## [Task prompt]
Return the lines of the data below exactly. Start at the first and end with the line containing "blue domino [635,204,675,241]".

──────────────────────────────

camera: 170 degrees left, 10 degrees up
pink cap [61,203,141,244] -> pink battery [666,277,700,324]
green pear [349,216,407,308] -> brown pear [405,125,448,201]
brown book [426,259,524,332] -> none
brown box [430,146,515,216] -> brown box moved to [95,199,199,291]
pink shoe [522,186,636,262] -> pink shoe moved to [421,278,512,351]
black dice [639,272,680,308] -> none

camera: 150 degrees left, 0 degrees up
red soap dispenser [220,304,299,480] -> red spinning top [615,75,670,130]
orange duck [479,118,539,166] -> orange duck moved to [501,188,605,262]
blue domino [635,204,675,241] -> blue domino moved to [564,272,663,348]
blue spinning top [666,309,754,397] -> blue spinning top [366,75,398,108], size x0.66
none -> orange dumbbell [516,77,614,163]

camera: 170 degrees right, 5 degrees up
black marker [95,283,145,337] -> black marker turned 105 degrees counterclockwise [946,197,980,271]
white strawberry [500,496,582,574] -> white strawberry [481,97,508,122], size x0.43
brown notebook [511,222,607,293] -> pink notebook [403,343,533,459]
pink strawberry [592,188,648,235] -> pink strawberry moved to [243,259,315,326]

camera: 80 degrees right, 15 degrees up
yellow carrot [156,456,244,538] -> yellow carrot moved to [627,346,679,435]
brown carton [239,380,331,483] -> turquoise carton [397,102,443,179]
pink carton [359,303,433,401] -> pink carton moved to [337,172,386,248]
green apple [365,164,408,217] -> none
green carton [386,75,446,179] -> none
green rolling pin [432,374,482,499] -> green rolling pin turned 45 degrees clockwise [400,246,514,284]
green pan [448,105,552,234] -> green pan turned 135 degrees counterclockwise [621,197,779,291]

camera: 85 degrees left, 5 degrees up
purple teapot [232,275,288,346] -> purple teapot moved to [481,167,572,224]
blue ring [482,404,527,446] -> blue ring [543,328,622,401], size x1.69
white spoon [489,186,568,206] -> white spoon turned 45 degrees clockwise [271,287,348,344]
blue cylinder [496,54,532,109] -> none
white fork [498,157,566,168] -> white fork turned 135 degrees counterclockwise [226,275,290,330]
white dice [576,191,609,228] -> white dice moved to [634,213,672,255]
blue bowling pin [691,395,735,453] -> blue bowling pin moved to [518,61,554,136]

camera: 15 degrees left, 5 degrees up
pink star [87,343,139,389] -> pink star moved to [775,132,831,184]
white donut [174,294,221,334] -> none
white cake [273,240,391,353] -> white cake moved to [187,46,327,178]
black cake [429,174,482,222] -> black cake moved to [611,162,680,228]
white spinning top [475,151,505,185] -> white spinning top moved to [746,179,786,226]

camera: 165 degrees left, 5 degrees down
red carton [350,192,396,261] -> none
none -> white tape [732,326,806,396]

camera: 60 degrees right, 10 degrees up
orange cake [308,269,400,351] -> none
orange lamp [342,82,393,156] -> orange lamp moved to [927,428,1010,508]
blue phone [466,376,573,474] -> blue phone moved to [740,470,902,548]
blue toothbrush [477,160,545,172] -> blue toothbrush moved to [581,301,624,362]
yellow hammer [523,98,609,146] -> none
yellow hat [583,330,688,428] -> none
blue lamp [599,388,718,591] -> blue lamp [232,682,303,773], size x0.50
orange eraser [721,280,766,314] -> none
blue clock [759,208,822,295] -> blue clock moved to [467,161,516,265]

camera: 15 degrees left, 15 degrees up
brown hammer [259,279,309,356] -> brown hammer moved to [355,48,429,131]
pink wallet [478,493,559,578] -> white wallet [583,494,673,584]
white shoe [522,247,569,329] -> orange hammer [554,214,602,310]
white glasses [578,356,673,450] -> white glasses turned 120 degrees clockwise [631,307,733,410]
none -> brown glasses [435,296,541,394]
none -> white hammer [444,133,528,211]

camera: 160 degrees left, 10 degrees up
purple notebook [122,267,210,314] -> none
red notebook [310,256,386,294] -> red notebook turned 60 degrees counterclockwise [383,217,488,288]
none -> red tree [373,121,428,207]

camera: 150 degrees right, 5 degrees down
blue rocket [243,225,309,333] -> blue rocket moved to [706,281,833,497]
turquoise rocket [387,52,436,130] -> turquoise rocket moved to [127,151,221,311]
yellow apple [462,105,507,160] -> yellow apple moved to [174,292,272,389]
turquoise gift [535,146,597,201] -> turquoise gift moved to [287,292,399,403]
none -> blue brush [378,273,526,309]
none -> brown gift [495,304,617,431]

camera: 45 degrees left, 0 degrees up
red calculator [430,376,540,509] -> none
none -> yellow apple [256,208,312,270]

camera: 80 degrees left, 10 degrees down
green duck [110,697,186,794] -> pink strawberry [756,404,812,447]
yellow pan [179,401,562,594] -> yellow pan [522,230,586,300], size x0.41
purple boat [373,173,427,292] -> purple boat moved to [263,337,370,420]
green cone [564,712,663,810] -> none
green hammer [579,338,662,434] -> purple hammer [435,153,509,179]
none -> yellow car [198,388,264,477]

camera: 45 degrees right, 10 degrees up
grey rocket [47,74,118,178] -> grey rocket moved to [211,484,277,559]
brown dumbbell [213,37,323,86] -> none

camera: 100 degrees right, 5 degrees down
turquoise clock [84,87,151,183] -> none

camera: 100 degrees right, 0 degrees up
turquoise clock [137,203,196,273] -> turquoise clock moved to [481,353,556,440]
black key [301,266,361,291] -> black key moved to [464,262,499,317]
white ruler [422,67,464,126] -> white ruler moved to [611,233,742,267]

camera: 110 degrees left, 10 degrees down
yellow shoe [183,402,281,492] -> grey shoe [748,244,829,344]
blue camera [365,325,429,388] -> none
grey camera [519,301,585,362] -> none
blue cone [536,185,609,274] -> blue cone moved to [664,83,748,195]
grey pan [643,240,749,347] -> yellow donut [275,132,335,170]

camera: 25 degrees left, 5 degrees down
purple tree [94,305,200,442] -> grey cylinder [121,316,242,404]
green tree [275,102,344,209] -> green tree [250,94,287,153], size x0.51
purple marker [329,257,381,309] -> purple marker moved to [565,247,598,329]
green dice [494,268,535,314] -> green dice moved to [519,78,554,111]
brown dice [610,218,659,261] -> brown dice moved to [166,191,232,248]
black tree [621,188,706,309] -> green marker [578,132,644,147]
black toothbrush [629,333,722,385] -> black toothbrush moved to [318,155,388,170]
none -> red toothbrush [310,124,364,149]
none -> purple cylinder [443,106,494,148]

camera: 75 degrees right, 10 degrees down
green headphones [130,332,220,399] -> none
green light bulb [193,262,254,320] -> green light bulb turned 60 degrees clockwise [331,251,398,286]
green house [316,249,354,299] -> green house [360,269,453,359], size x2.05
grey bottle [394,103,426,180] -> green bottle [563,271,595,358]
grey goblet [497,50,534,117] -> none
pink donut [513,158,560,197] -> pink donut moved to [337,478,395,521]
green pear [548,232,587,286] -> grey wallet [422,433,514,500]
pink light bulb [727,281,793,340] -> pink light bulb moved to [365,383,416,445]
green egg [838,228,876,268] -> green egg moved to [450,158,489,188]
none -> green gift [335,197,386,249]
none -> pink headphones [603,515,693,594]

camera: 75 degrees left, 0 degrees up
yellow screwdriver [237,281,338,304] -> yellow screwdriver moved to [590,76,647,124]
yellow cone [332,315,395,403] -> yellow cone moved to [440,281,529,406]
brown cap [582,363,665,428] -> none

──────────────────────────────

## [Output]
camera: 170 degrees left, 10 degrees up
pink cap [61,203,141,244] -> pink battery [666,277,700,324]
green pear [349,216,407,308] -> brown pear [405,125,448,201]
brown book [426,259,524,332] -> none
brown box [430,146,515,216] -> brown box moved to [95,199,199,291]
pink shoe [522,186,636,262] -> pink shoe moved to [421,278,512,351]
black dice [639,272,680,308] -> none

camera: 150 degrees left, 0 degrees up
red soap dispenser [220,304,299,480] -> red spinning top [615,75,670,130]
orange duck [479,118,539,166] -> orange duck moved to [501,188,605,262]
blue domino [635,204,675,241] -> blue domino moved to [564,272,663,348]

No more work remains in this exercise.